## Work instructions:
Will you write out the data exactly, excluding every picture?
== Supplied records
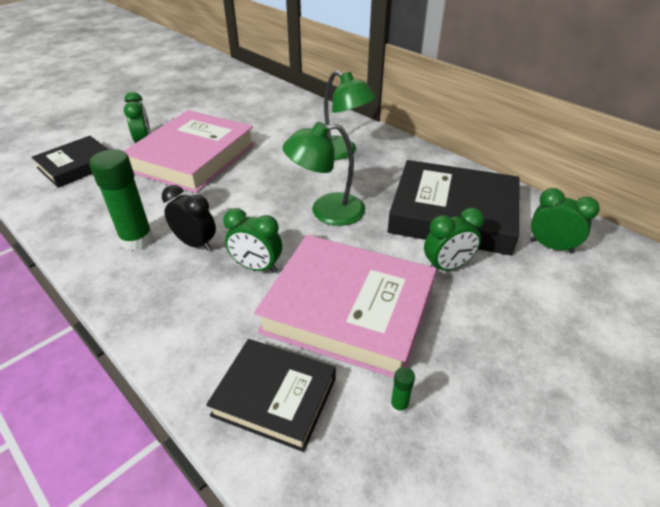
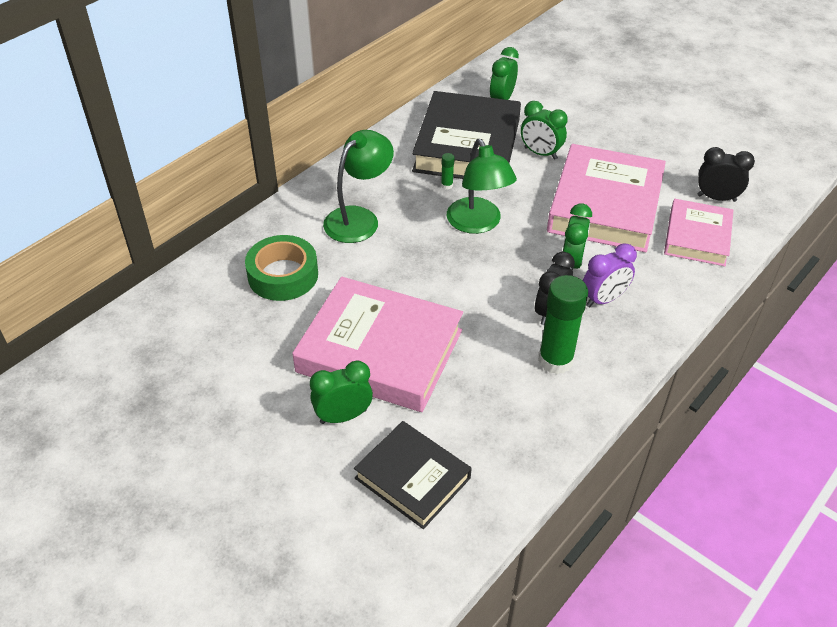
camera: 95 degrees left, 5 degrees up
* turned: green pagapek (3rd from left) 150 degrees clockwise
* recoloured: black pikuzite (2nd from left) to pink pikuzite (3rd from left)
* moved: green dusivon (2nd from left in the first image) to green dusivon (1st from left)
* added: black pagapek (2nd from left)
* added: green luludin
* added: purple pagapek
====
## Result:
camera: 95 degrees left, 5 degrees up
* turned: green pagapek (3rd from left) 150 degrees clockwise
* recoloured: black pikuzite (2nd from left) to pink pikuzite (3rd from left)
* moved: green dusivon (2nd from left in the first image) to green dusivon (1st from left)
* added: black pagapek (2nd from left)
* added: green luludin
* added: purple pagapek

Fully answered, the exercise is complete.